_WHAT IS EXPECTED:_
Your answer should consist of the lines in the listing that hold "green".
*** Opening of MATERIAL PROVIDED ***
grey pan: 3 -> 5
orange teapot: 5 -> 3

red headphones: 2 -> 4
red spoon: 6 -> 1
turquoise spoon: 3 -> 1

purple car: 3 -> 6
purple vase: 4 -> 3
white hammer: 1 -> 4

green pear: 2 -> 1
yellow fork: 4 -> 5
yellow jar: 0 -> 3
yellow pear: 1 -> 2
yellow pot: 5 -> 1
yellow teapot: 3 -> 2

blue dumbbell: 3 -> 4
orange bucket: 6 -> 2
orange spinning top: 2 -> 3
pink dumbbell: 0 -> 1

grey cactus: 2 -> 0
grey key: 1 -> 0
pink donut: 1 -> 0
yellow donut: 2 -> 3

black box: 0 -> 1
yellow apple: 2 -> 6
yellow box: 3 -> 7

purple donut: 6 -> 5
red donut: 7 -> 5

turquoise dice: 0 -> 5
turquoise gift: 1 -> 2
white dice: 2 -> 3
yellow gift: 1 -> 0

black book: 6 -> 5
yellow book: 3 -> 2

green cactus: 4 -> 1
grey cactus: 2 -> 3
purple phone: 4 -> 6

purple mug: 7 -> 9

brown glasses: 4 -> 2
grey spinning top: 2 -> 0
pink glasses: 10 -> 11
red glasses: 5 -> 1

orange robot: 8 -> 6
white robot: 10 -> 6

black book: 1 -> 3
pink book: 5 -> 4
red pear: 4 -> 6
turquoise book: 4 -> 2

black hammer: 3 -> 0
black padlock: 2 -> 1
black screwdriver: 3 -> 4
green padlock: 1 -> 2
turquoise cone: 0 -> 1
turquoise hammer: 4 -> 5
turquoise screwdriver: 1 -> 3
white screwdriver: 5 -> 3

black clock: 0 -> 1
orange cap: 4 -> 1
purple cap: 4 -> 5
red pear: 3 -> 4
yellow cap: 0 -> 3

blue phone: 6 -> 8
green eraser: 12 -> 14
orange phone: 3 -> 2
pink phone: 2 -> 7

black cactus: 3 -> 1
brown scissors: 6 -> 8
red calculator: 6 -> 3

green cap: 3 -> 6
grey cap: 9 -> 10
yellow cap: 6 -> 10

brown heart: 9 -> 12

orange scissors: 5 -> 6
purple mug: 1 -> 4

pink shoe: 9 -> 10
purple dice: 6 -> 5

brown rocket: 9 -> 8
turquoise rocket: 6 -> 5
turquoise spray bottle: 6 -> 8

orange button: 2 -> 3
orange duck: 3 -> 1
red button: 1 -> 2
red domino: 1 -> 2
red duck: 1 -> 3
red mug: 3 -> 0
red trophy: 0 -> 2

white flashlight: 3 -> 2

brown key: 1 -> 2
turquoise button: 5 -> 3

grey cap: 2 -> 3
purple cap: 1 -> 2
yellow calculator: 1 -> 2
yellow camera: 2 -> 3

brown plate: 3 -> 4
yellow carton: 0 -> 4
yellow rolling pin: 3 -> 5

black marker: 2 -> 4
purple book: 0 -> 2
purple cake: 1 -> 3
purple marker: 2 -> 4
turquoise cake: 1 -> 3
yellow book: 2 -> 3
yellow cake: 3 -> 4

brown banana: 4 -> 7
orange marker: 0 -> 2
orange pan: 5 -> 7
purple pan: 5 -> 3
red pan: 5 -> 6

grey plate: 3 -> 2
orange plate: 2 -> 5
*** Close of MATERIAL PROVIDED ***
_ANSWER TO THIS PROBLEM:_
green pear: 2 -> 1
green cactus: 4 -> 1
green padlock: 1 -> 2
green eraser: 12 -> 14
green cap: 3 -> 6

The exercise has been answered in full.